§ **Task objective**: Your copy should hold only the lines from the one containing "pink square: (257, 175) -> (205, 38), moved" through the final line of the entries, exactly as written, with no pictures.
━━━━━ Records ━━━━━
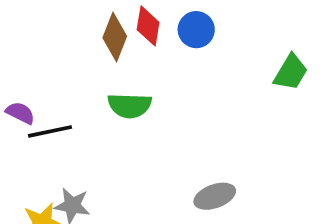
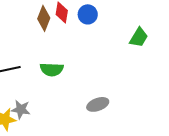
green semicircle: (130, 106) -> (52, 69), moved

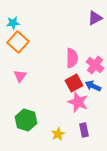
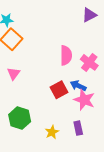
red square: (74, 83) -> (59, 90), moved
blue arrow: (93, 86) -> (78, 86), moved
pink star: (78, 102) -> (84, 100), moved

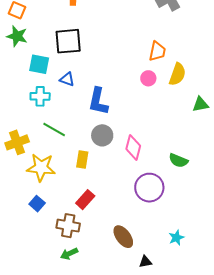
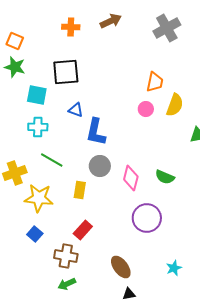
blue triangle: (67, 79) -> (76, 110), moved
green semicircle: (178, 160) -> (165, 177), moved
black triangle: (145, 262) -> (129, 294), moved

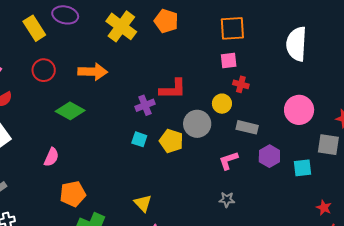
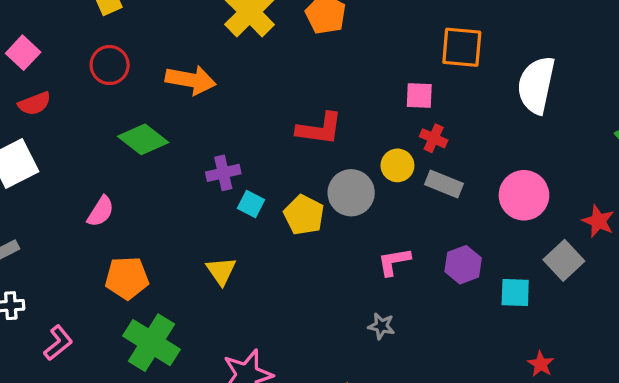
orange square: (232, 28) -> (462, 47), moved
purple cross: (145, 105) -> (223, 173), moved
gray rectangle: (247, 127) -> (444, 184), moved
gray square: (328, 145) -> (564, 260), turned 30
yellow triangle: (143, 203) -> (221, 271), moved

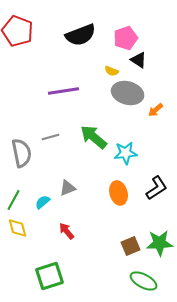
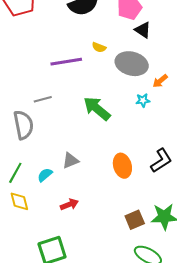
yellow semicircle: (112, 71) -> (99, 47), moved
gray line: (51, 137) -> (43, 99), moved
cyan star: (126, 153) -> (143, 100), moved, size x0.6
red arrow: (67, 231) -> (69, 204), turned 108

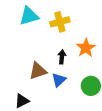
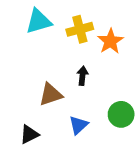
orange star: (86, 48) -> (110, 41), moved
blue triangle: (59, 80) -> (78, 125), moved

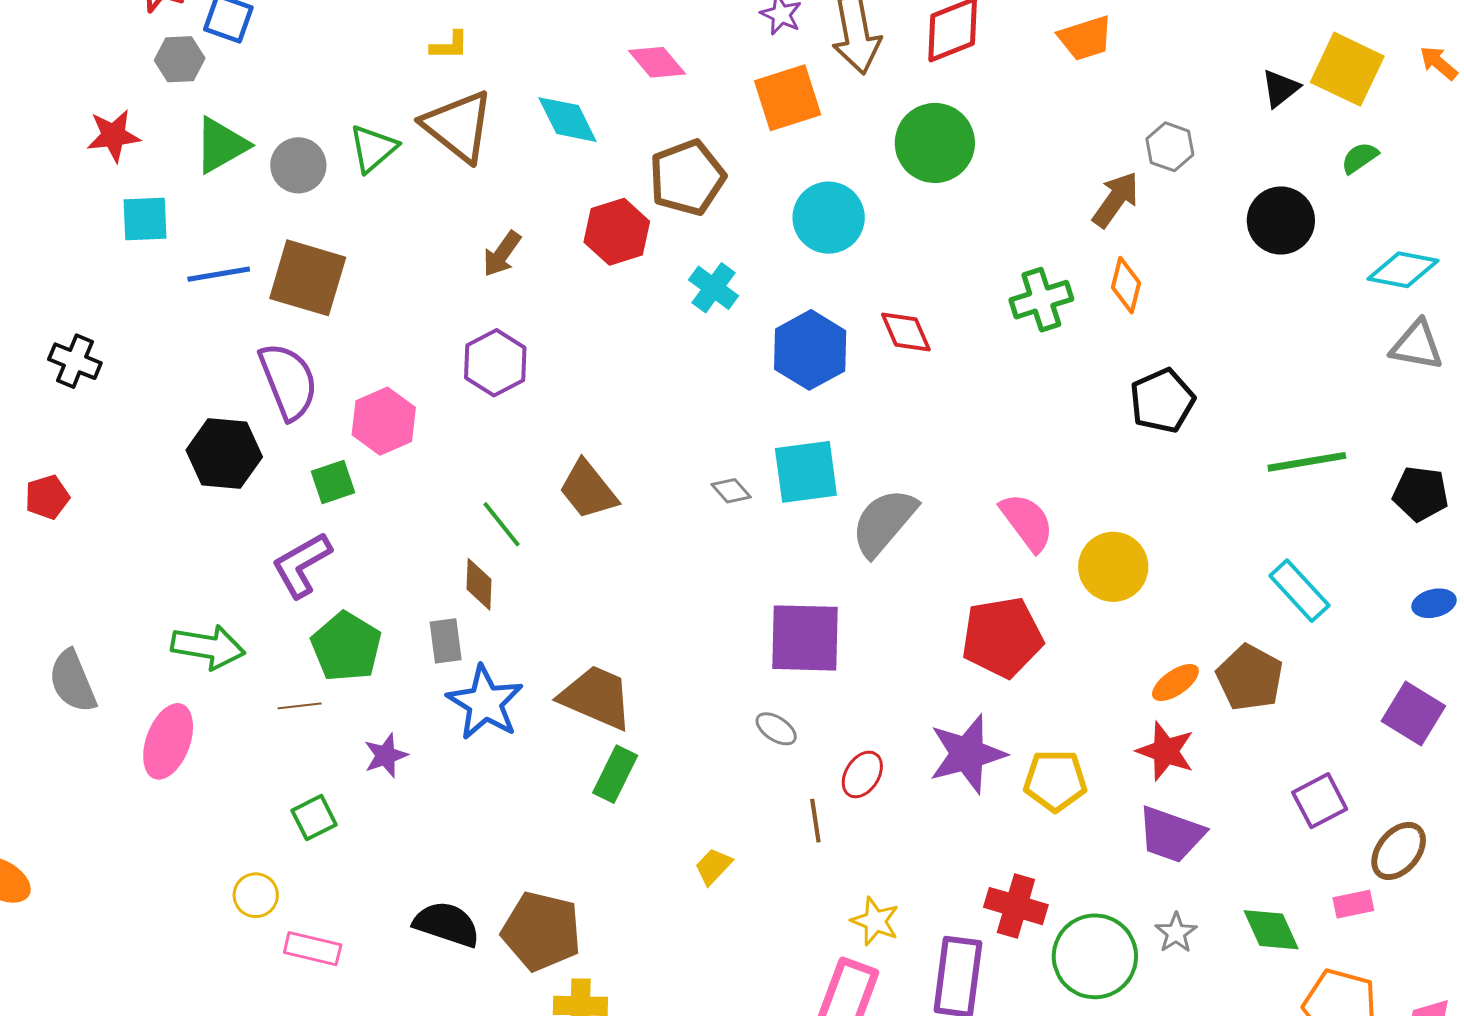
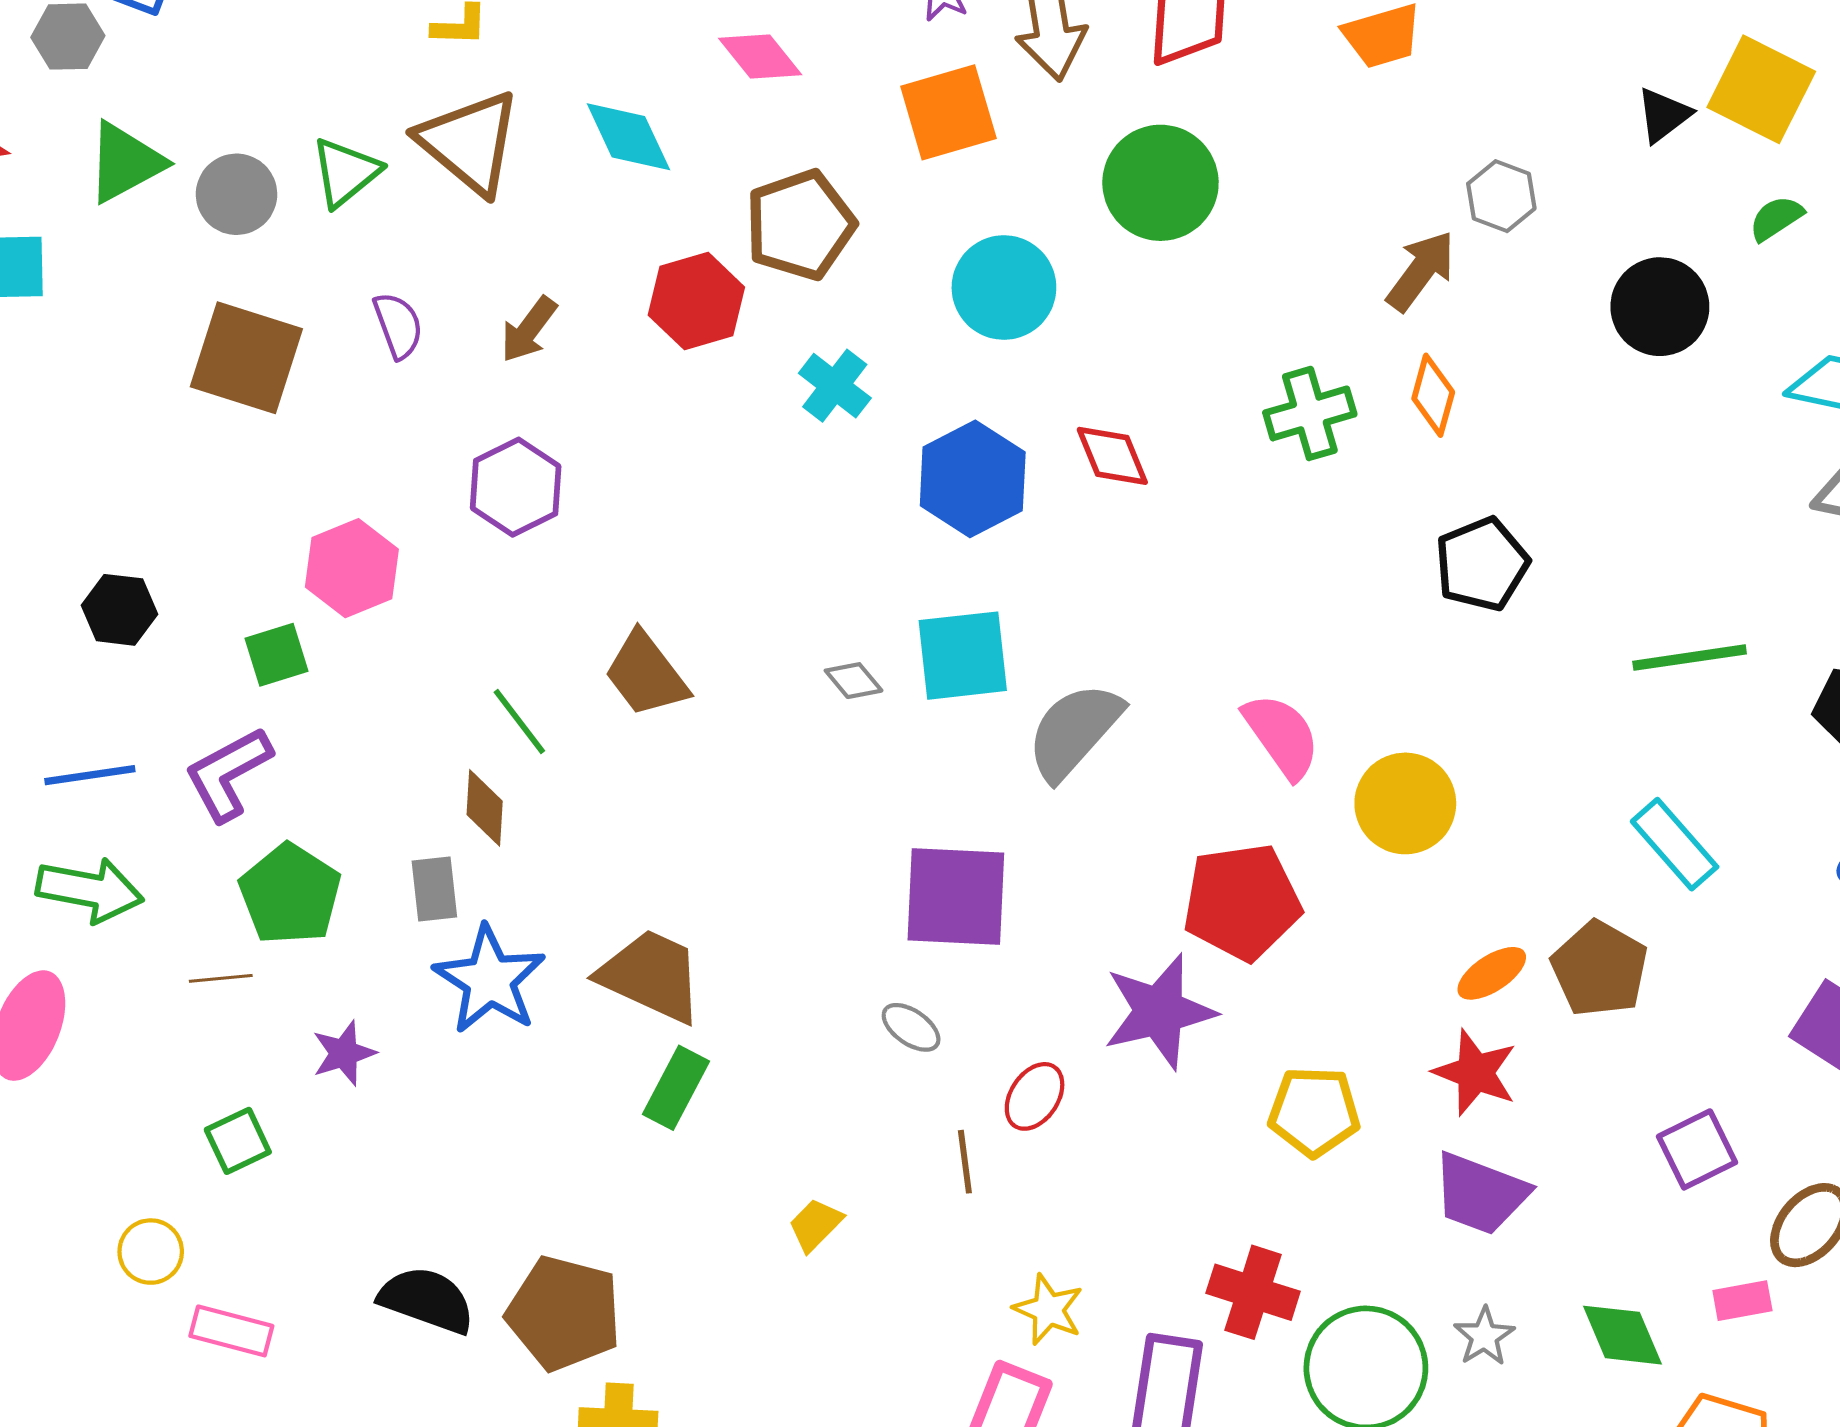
blue line: (219, 274) -> (90, 775), moved
purple semicircle: (288, 381) -> (398, 325), moved, size x0.6
black hexagon: (224, 453) -> (119, 610), size x0.7
purple star: (967, 754) -> (1159, 1011), moved

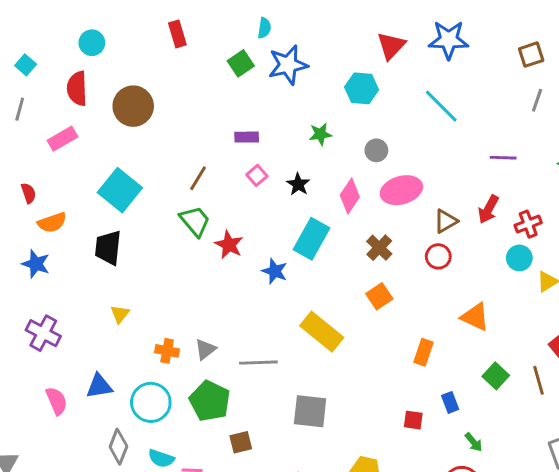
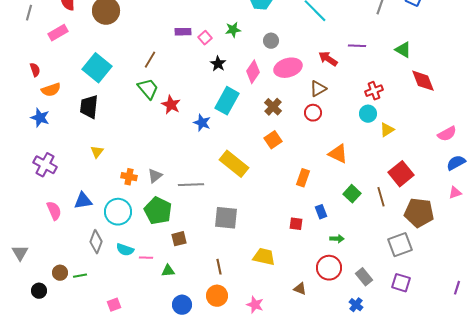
pink square: (257, 175) -> (205, 38), moved
red arrow: (488, 209) -> (328, 59), moved, turned 96
green arrow: (474, 442) -> (337, 239), turned -48

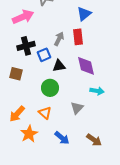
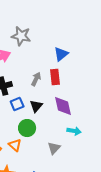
blue square: (44, 55) -> (17, 104), moved
black triangle: (59, 66) -> (36, 106), turned -40
orange triangle: (45, 113) -> (15, 145), moved

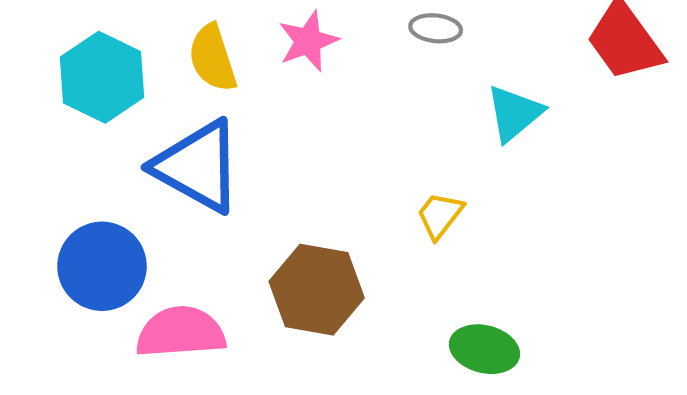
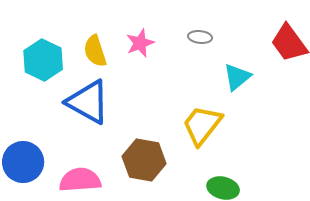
yellow trapezoid: (440, 215) -> (202, 125), size x1.8
blue circle: (102, 266) -> (23, 162), moved

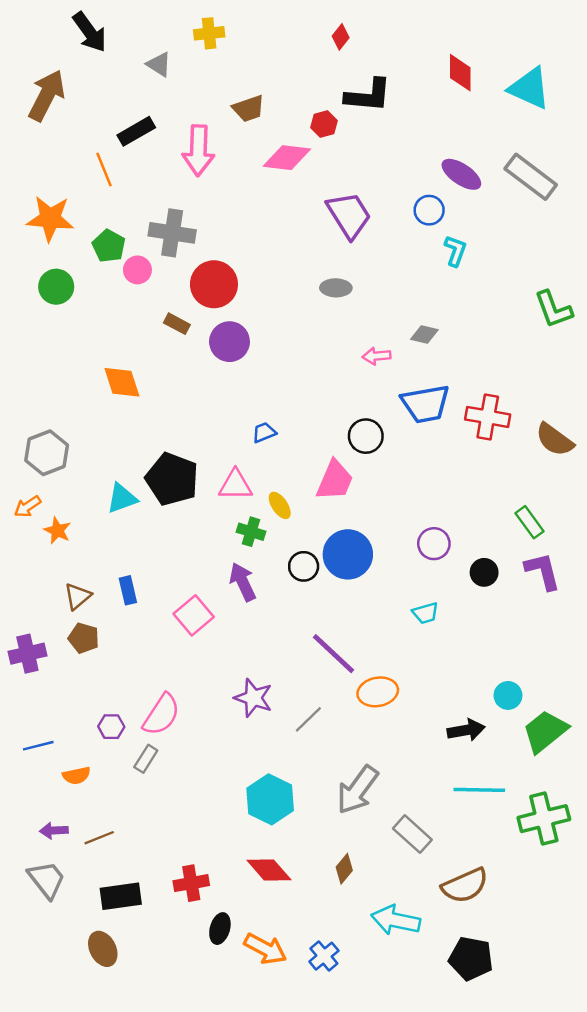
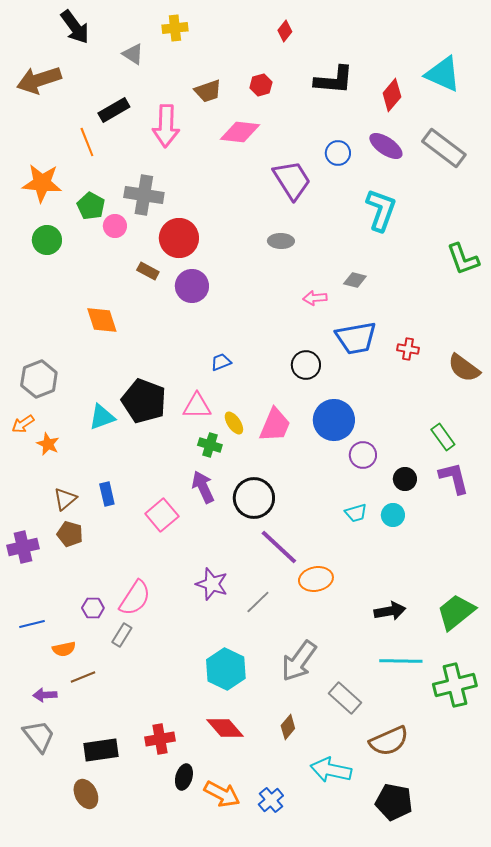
red diamond: (460, 73) -> (392, 95), moved, turned 40
brown arrow: (47, 95) -> (39, 80), turned -135
black L-shape: (368, 95) -> (334, 80), moved
red hexagon: (324, 124) -> (261, 85), moved
blue circle: (429, 210) -> (338, 153), moved
cyan L-shape: (455, 251) -> (381, 210), size x1.6
red cross: (488, 417) -> (408, 349), size x0.6
pink trapezoid: (335, 480) -> (275, 425), moved
blue circle: (348, 554) -> (334, 420), moved
black circle: (304, 566) -> (254, 498), moved, size x1.6
cyan circle: (508, 695) -> (393, 515), moved
brown line: (99, 838) -> (83, 677), moved

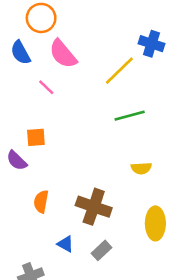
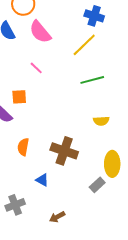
blue cross: (152, 44) -> (94, 16), moved
pink line: (46, 87) -> (36, 68), moved
gray rectangle: (101, 250) -> (97, 185), moved

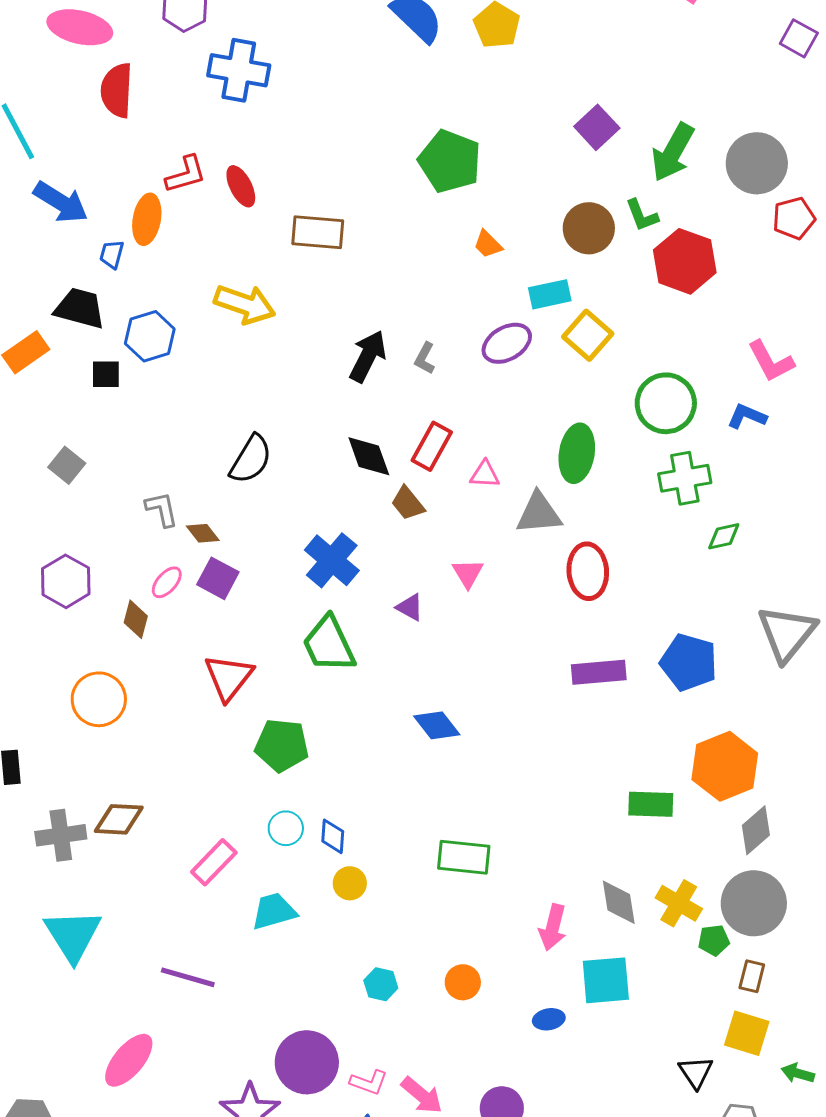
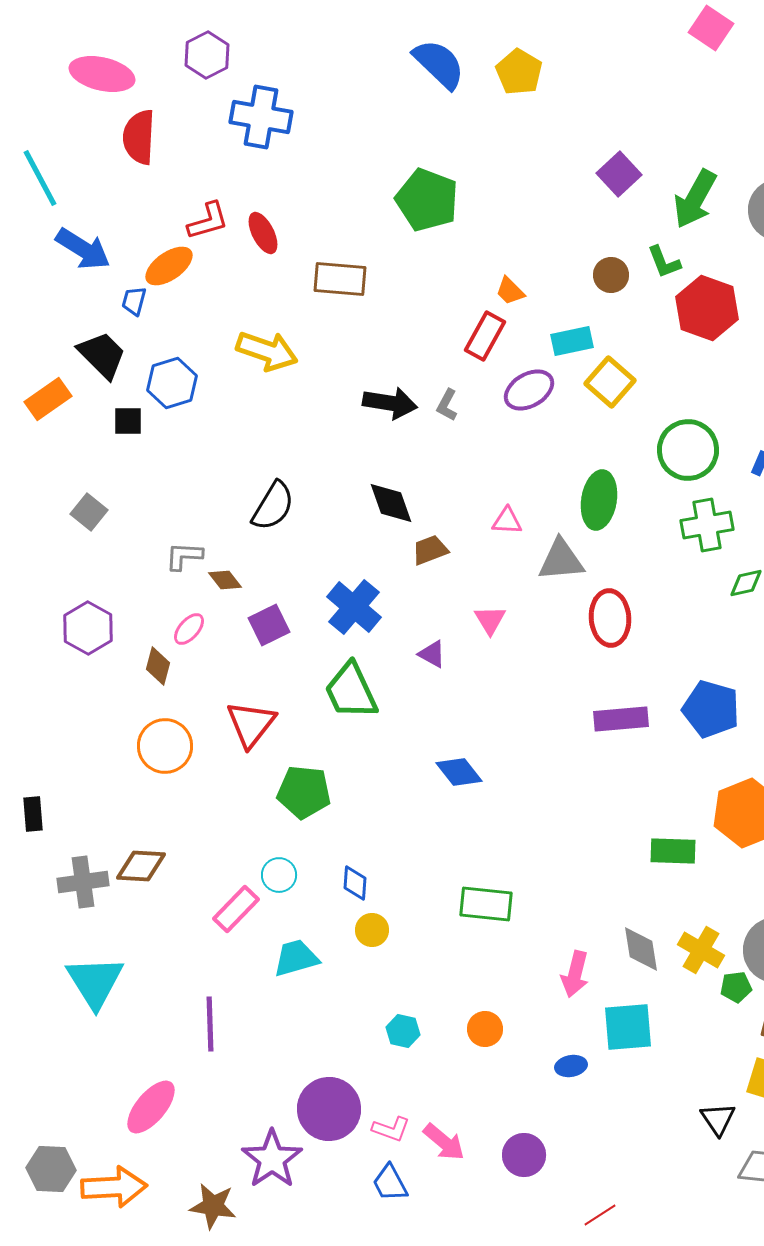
━━━━━
§ **Exercise response**:
pink square: (257, 175) -> (205, 38), moved
red arrow: (488, 209) -> (328, 59), moved, turned 96
green arrow: (474, 442) -> (337, 239), turned -48

blue square: (44, 55) -> (17, 104), moved
black triangle: (59, 66) -> (36, 106), turned -40
orange triangle: (45, 113) -> (15, 145), moved

yellow trapezoid: (440, 215) -> (202, 125), size x1.8
blue circle: (102, 266) -> (23, 162), moved

red diamond: (460, 73) -> (392, 95), moved, turned 40
brown arrow: (47, 95) -> (39, 80), turned -135
black L-shape: (368, 95) -> (334, 80), moved
red hexagon: (324, 124) -> (261, 85), moved
blue circle: (429, 210) -> (338, 153), moved
cyan L-shape: (455, 251) -> (381, 210), size x1.6
red cross: (488, 417) -> (408, 349), size x0.6
pink trapezoid: (335, 480) -> (275, 425), moved
blue circle: (348, 554) -> (334, 420), moved
black circle: (304, 566) -> (254, 498), moved, size x1.6
cyan circle: (508, 695) -> (393, 515), moved
brown line: (99, 838) -> (83, 677), moved

blue cross: (152, 44) -> (94, 16), moved
pink line: (46, 87) -> (36, 68), moved
gray rectangle: (101, 250) -> (97, 185), moved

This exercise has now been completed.